Content revision data
◇ ◇ ◇

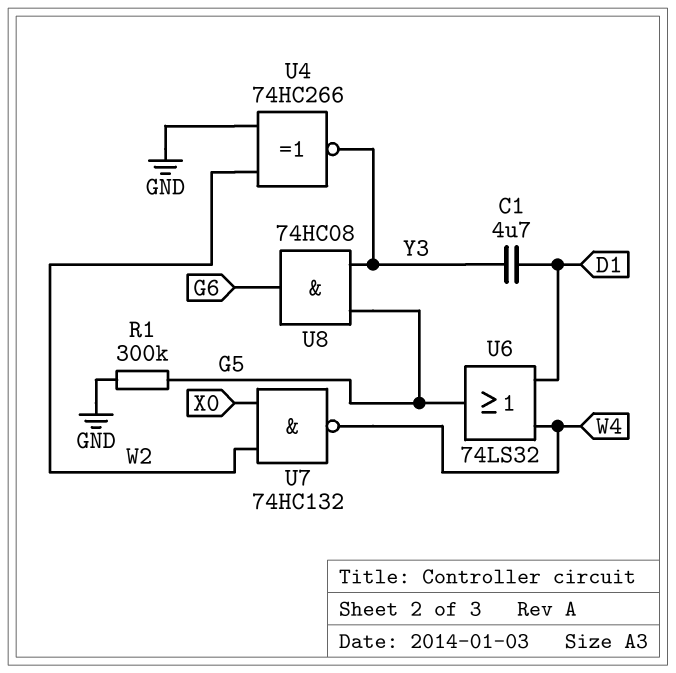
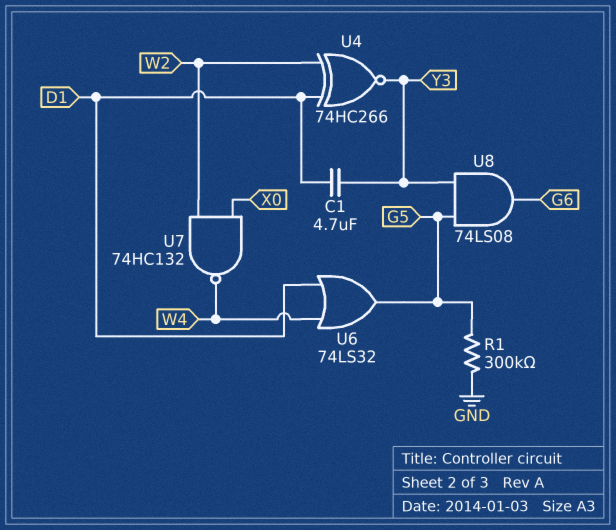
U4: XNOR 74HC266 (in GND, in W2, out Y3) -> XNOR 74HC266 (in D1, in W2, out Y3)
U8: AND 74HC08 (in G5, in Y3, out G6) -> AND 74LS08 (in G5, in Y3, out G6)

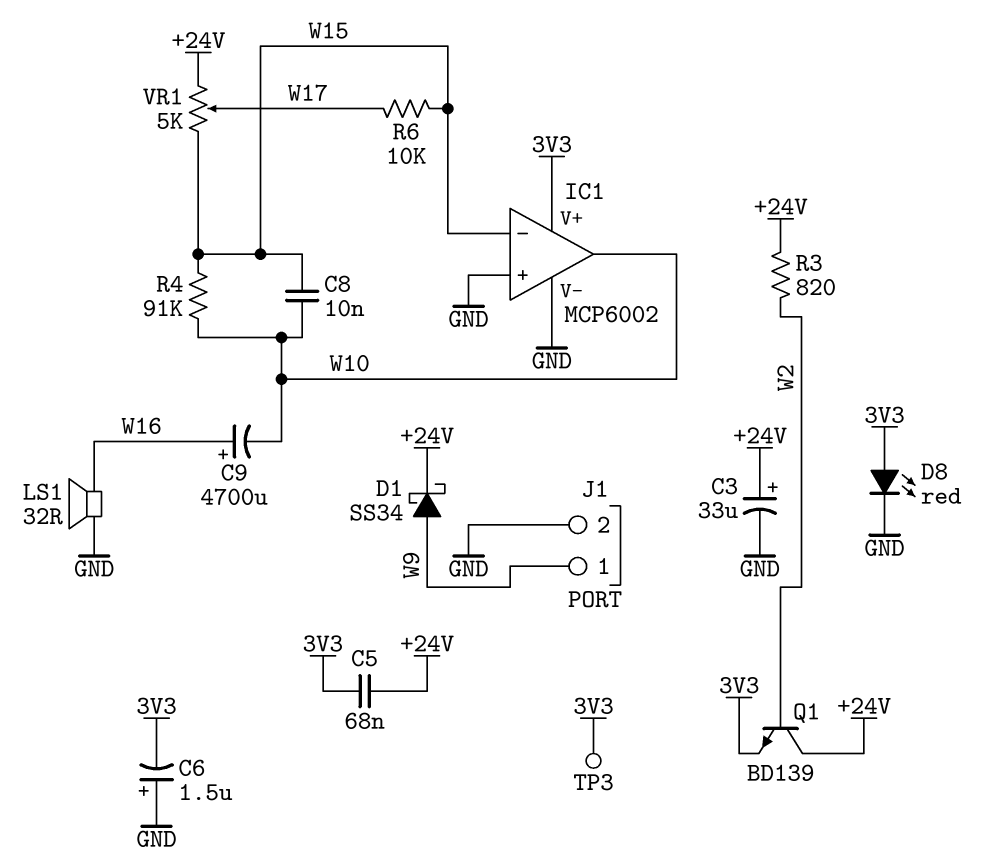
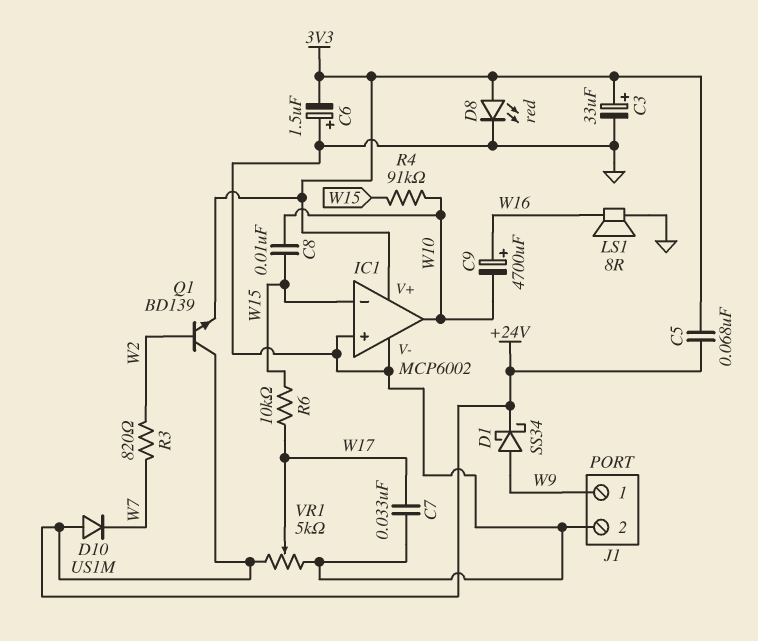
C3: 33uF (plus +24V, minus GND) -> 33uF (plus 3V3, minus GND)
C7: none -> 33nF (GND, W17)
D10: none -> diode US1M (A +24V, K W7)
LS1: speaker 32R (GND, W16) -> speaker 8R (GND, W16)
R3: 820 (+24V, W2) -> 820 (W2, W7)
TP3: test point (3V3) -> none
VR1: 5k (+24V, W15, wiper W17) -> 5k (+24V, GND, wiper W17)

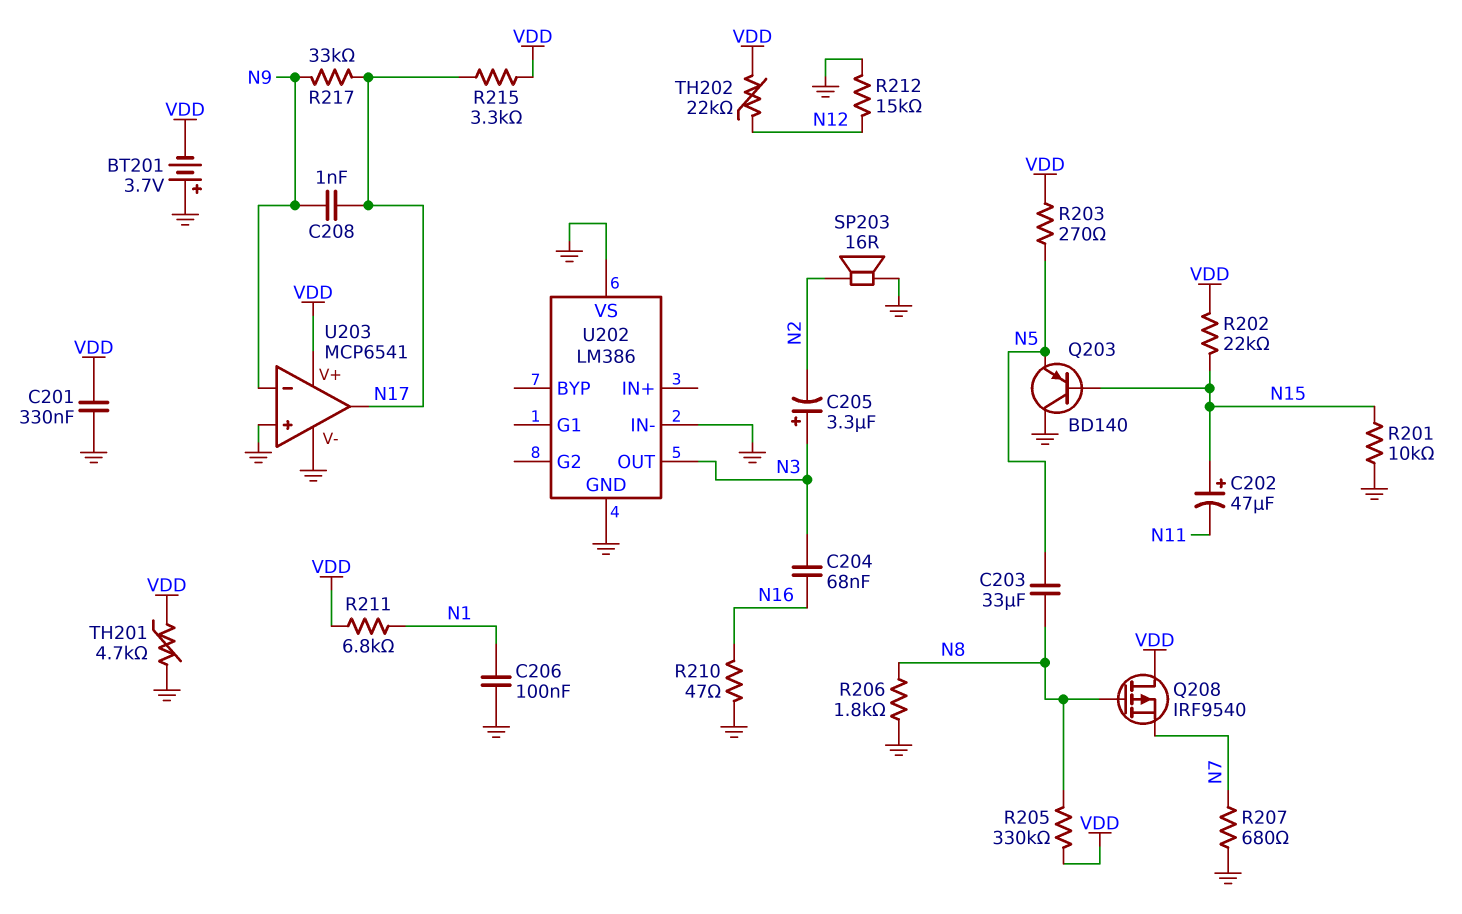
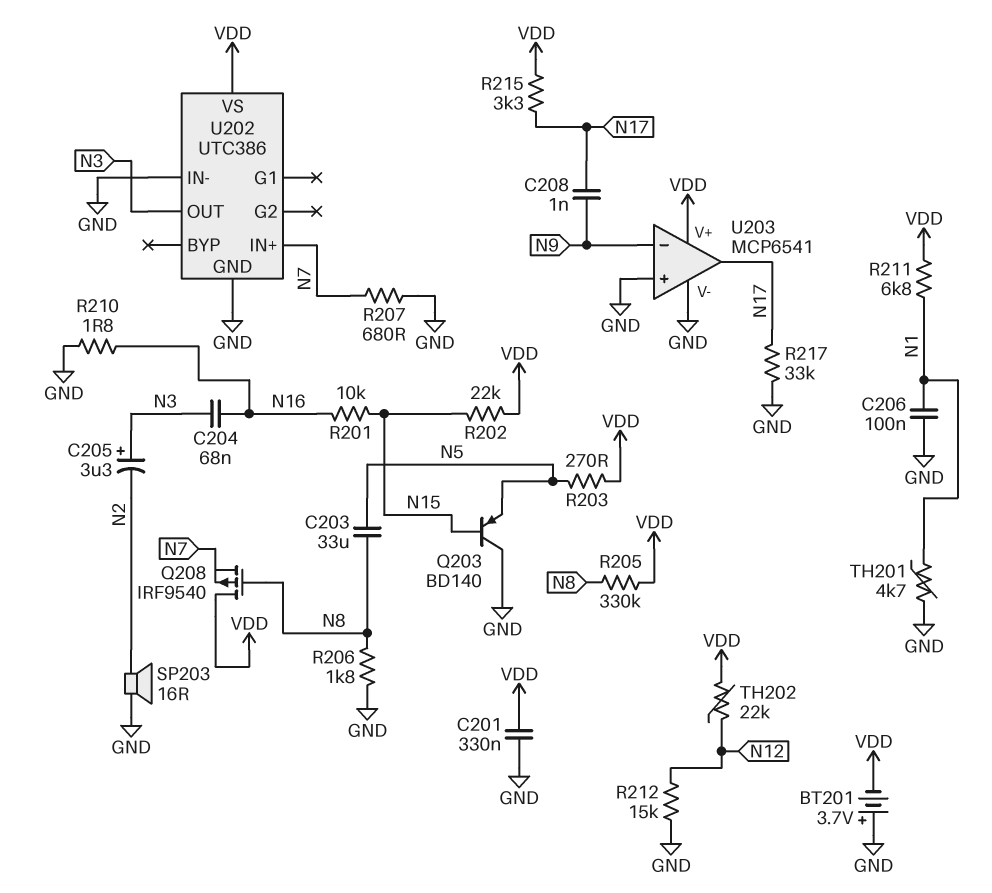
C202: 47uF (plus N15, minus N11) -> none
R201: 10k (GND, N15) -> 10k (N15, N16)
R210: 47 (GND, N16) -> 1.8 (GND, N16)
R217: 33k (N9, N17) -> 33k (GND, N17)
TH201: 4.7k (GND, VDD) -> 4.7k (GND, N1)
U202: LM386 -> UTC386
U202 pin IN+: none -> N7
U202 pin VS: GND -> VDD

◇ ◇ ◇

- [ASSIGNMENT] In the answer, include exactly the lines from the top of the entries through the line containing "R3: 820 (+24V, W2) -> 820 (W2, W7)", and nothing else, not even the pictures.

- [TASK RESPONSE]
U4: XNOR 74HC266 (in GND, in W2, out Y3) -> XNOR 74HC266 (in D1, in W2, out Y3)
U8: AND 74HC08 (in G5, in Y3, out G6) -> AND 74LS08 (in G5, in Y3, out G6)

C3: 33uF (plus +24V, minus GND) -> 33uF (plus 3V3, minus GND)
C7: none -> 33nF (GND, W17)
D10: none -> diode US1M (A +24V, K W7)
LS1: speaker 32R (GND, W16) -> speaker 8R (GND, W16)
R3: 820 (+24V, W2) -> 820 (W2, W7)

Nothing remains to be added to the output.